— Task objective —
Look through the material beneath and copy each line with the word "none".

· · · ·

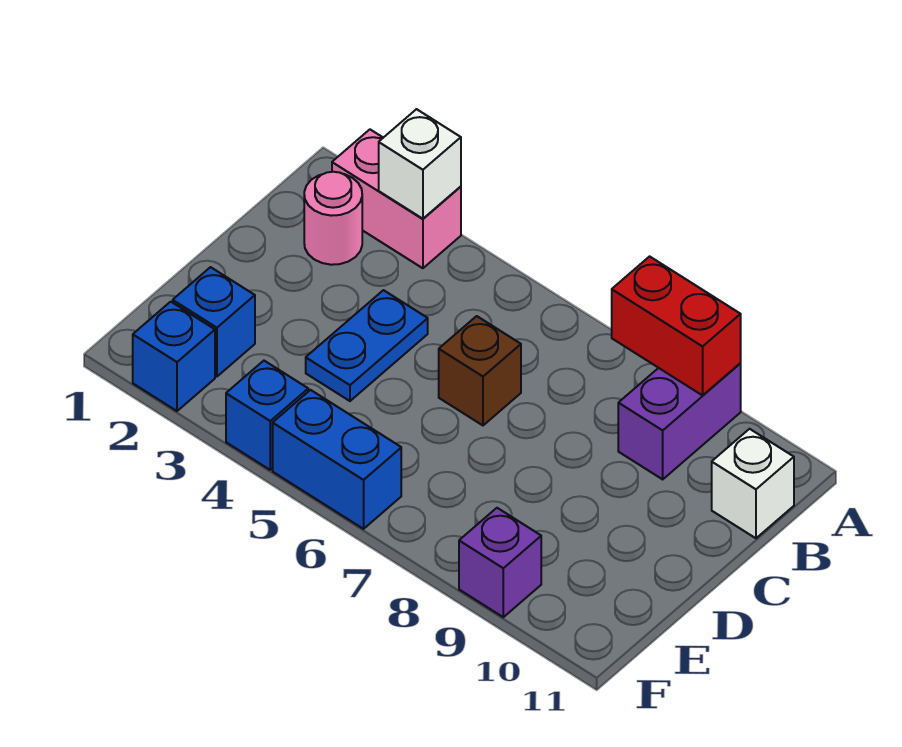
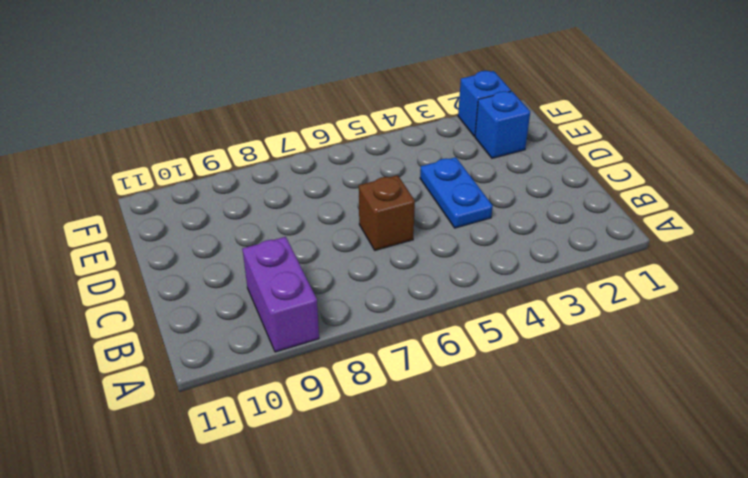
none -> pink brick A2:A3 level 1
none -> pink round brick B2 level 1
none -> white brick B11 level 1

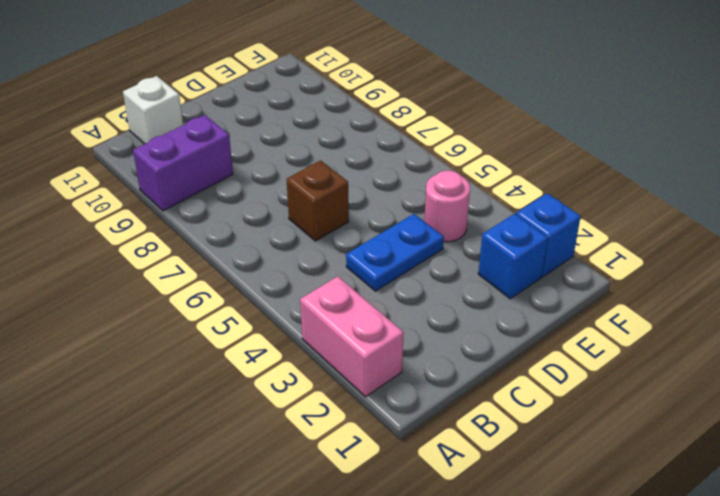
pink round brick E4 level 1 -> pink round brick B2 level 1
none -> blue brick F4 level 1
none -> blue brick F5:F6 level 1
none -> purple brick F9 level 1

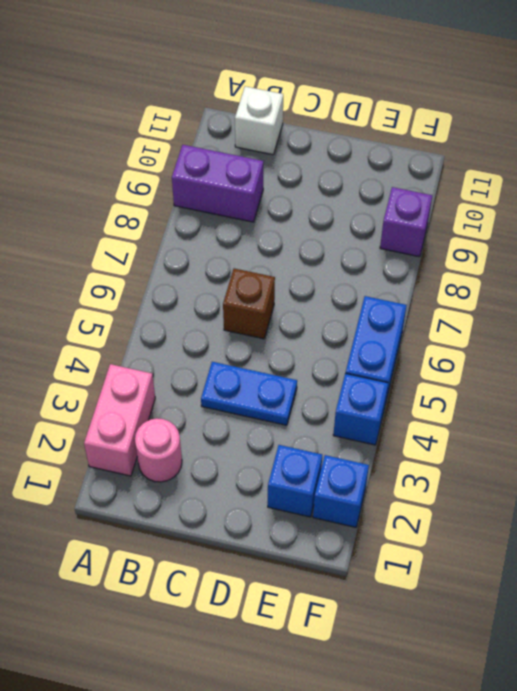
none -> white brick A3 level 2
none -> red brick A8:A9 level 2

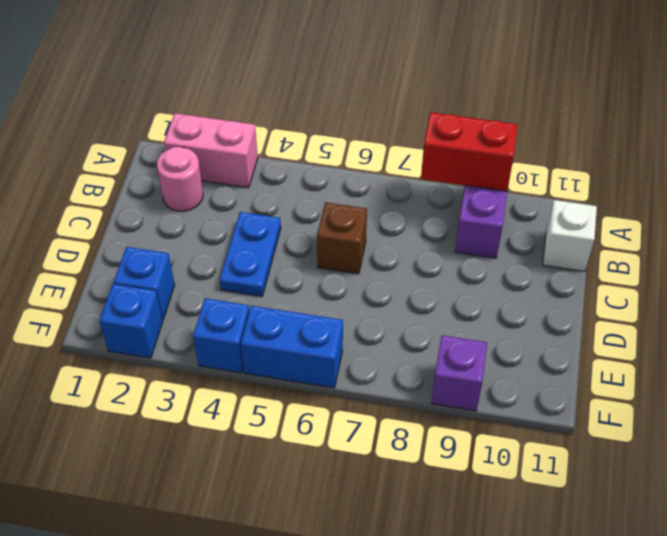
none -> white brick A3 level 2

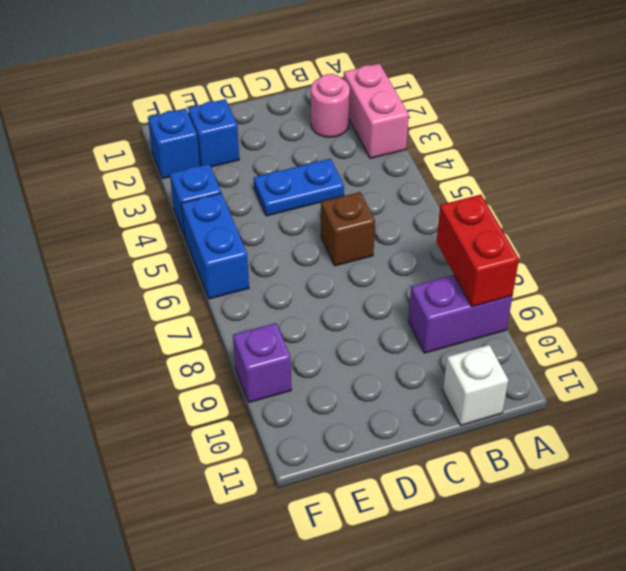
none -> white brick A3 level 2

· · · ·

— Written answer —
none -> pink brick A2:A3 level 1
none -> pink round brick B2 level 1
none -> white brick B11 level 1
none -> blue brick F4 level 1
none -> blue brick F5:F6 level 1
none -> purple brick F9 level 1
none -> white brick A3 level 2
none -> red brick A8:A9 level 2
none -> white brick A3 level 2
none -> white brick A3 level 2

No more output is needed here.